Your job is to give again, exactly and with no additions, the lines in the records below from the one with "blue circle: (300, 318) -> (430, 446), moved" through the one with "black circle: (103, 93) -> (68, 52), moved", both included. Omit the pictures.

***** Data for this exercise

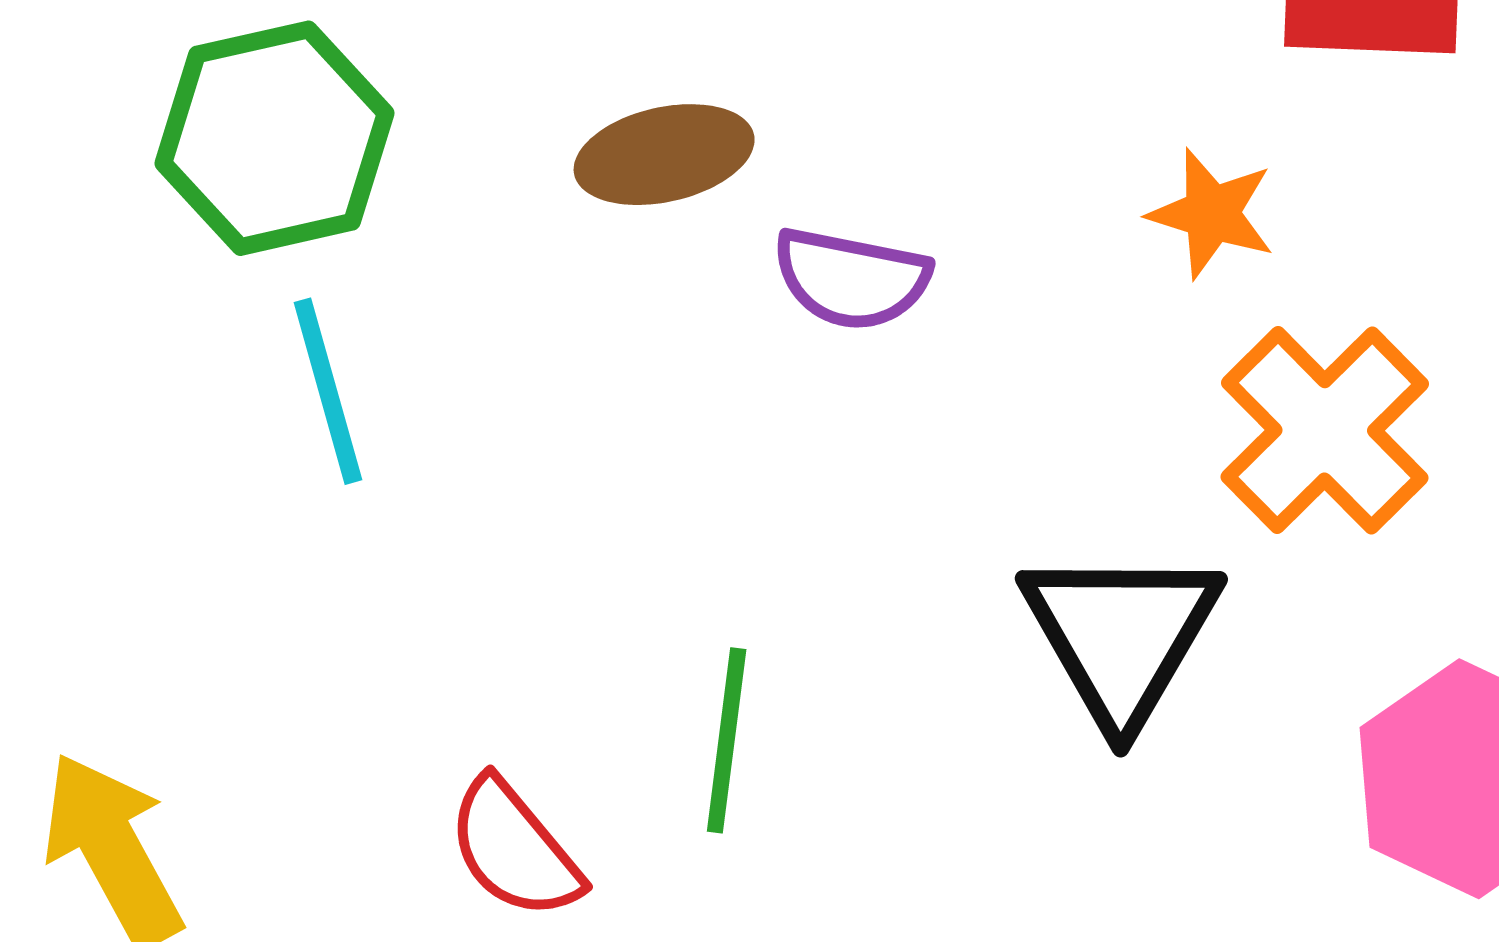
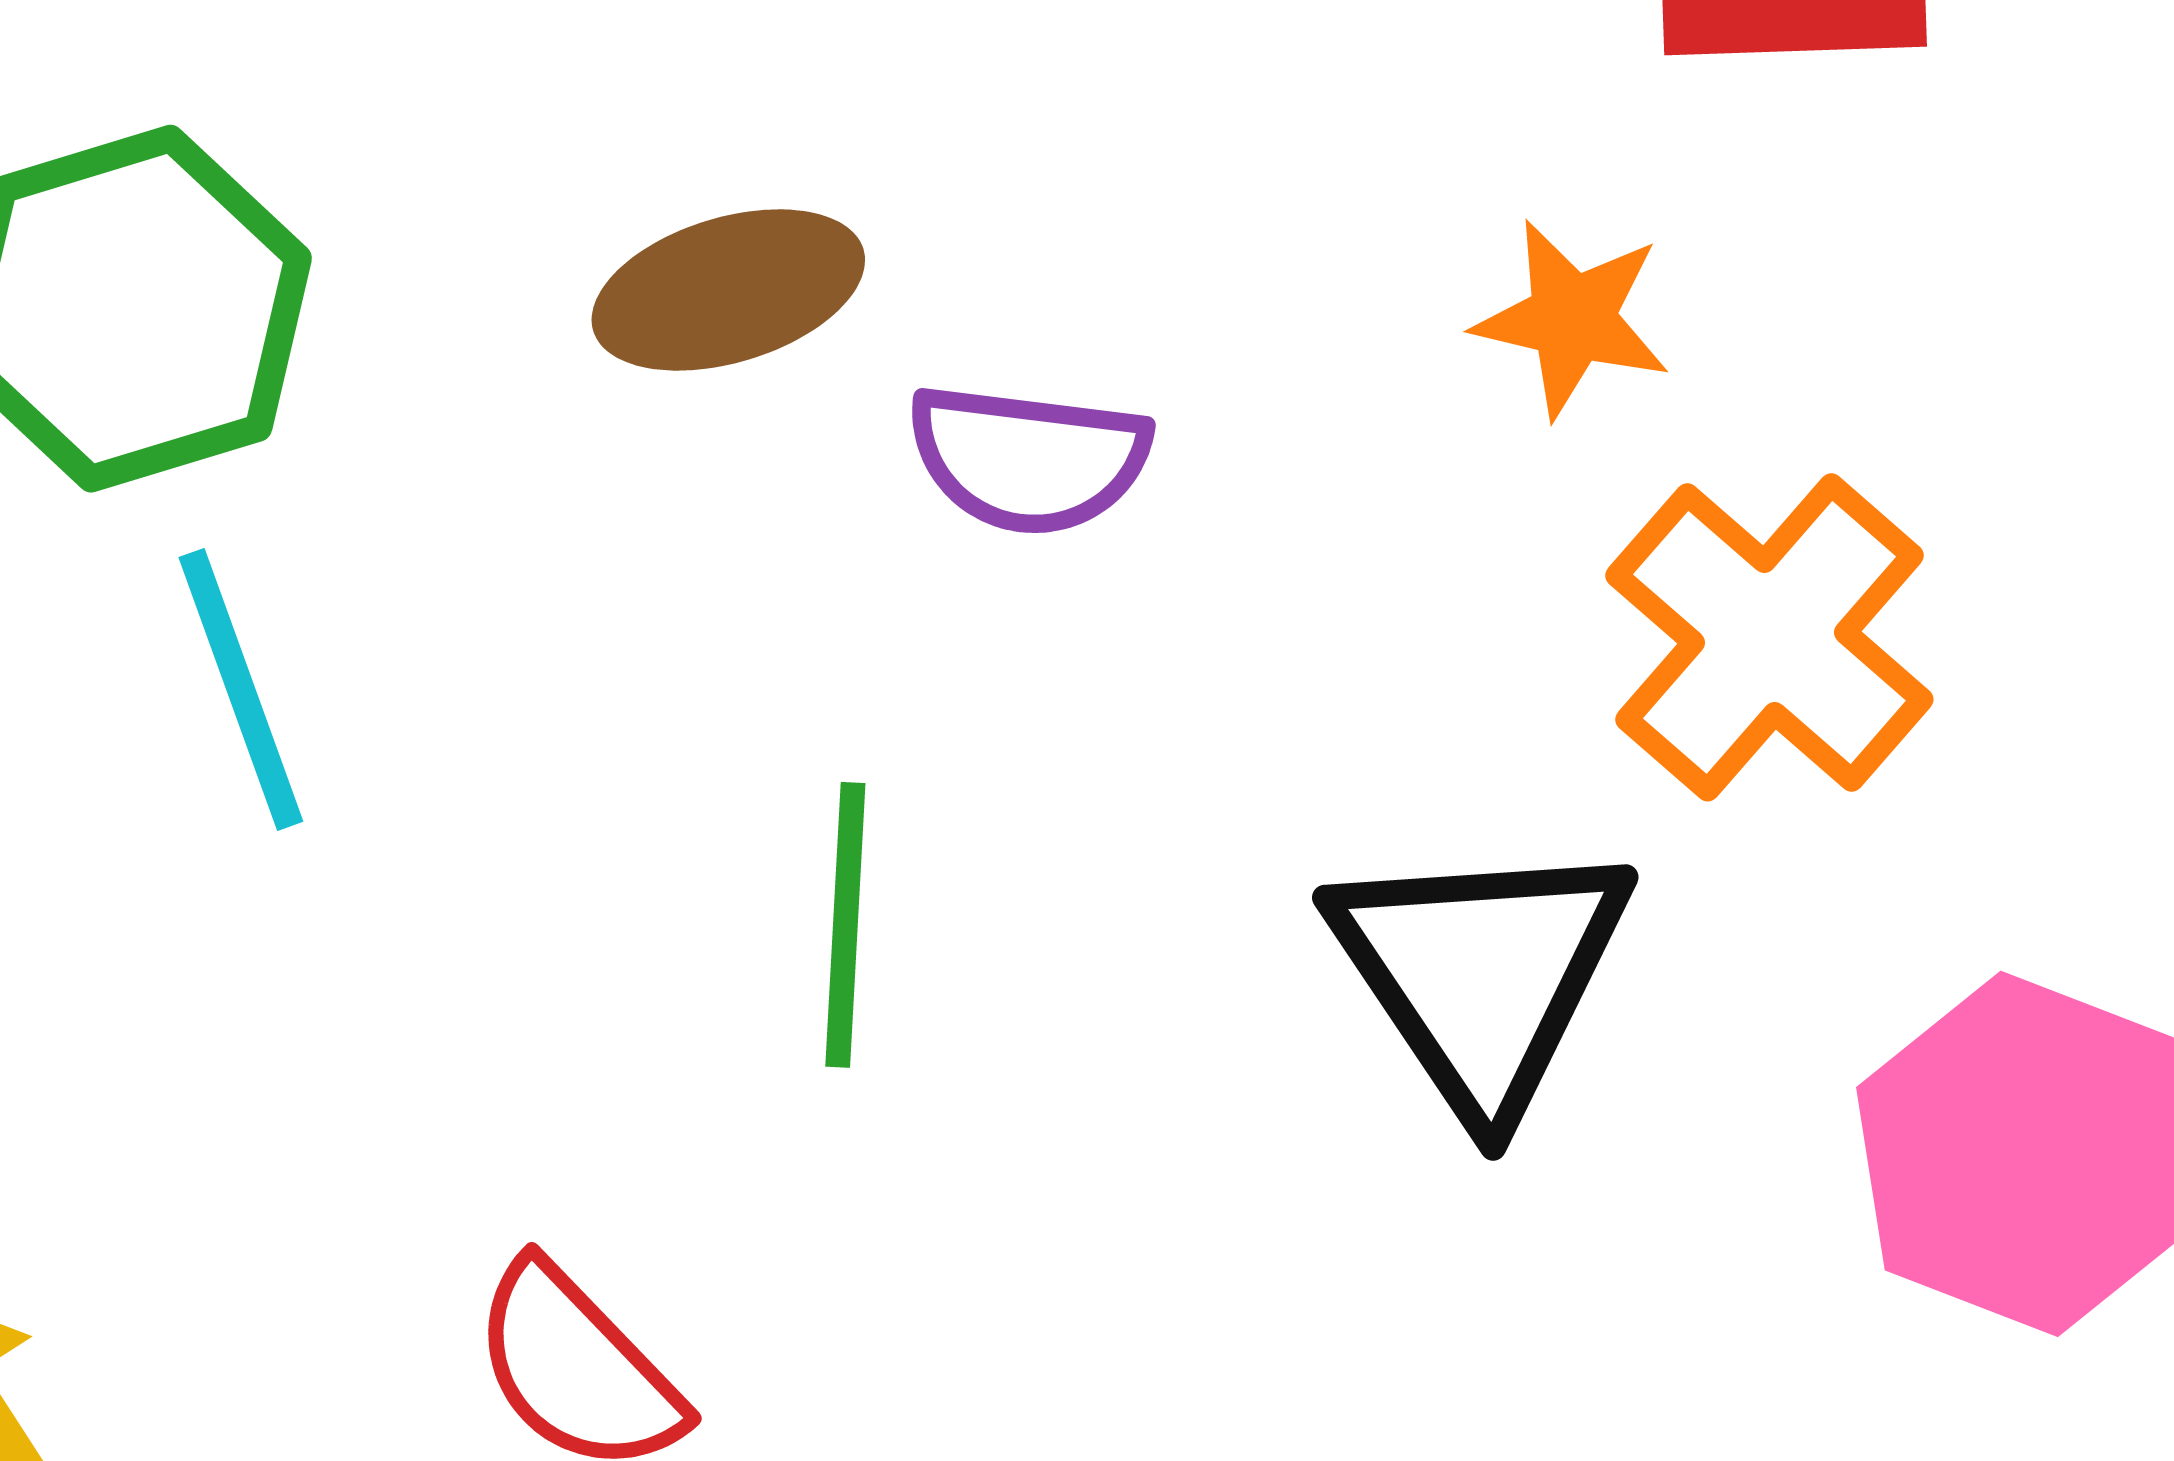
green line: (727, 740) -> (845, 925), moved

**********
***** Data for this exercise

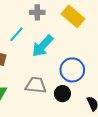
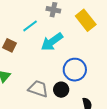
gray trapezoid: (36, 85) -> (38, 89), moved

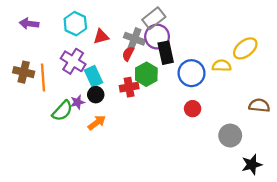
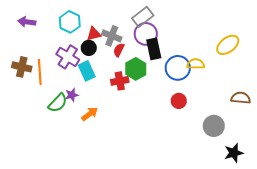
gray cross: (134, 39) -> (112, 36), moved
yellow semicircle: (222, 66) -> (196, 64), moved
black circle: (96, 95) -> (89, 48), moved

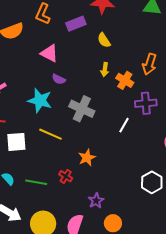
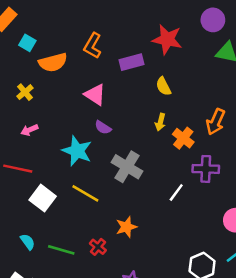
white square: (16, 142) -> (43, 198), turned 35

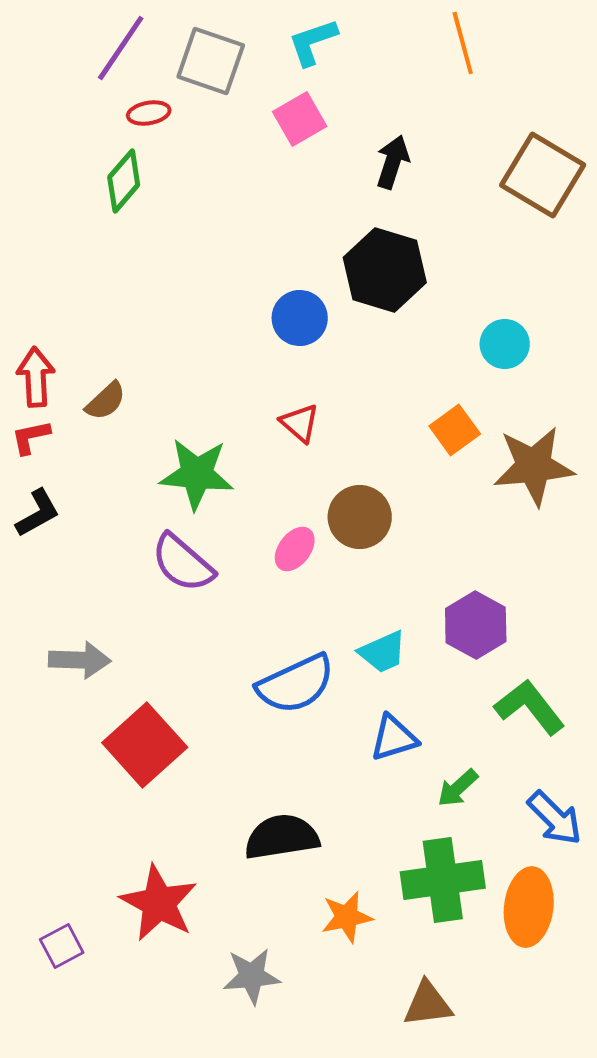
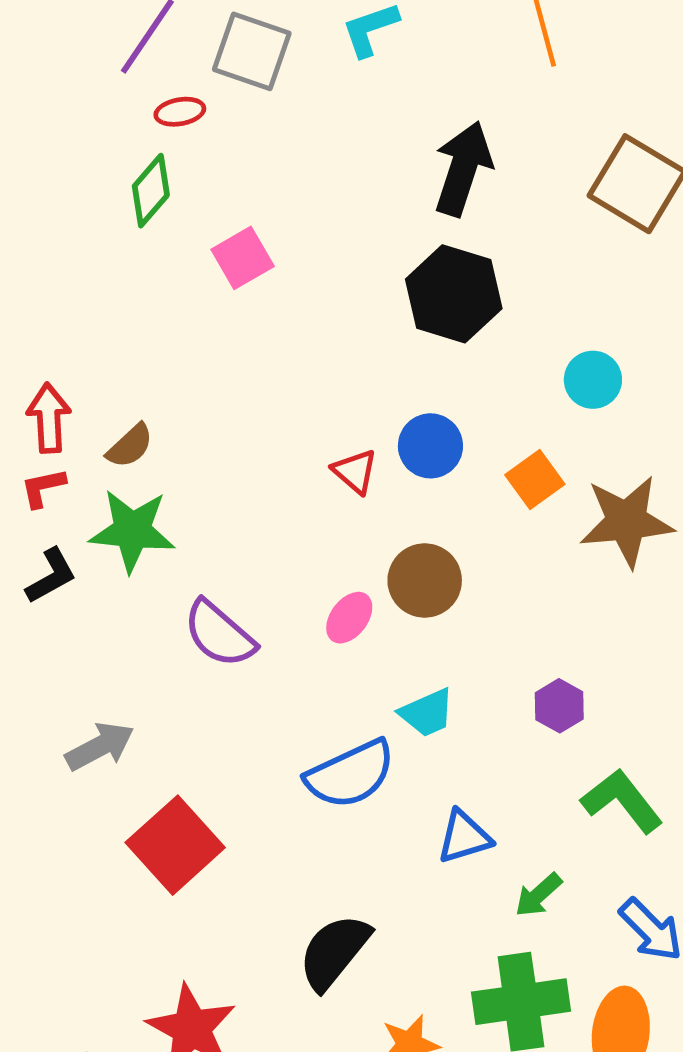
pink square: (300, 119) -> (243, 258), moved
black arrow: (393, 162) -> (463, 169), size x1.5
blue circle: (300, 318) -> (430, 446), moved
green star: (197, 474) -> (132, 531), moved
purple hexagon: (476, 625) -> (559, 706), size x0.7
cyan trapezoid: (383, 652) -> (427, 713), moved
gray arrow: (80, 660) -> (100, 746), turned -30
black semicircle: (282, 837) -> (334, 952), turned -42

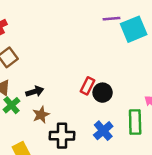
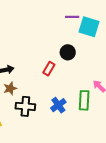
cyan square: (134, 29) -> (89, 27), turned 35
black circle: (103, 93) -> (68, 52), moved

**********

◆ **Task response**:
blue circle: (300, 318) -> (430, 446), moved
green star: (197, 474) -> (132, 531), moved
purple hexagon: (476, 625) -> (559, 706), size x0.7
cyan trapezoid: (383, 652) -> (427, 713), moved
gray arrow: (80, 660) -> (100, 746), turned -30
black semicircle: (282, 837) -> (334, 952), turned -42

cyan square: (134, 29) -> (89, 27), turned 35
black circle: (103, 93) -> (68, 52), moved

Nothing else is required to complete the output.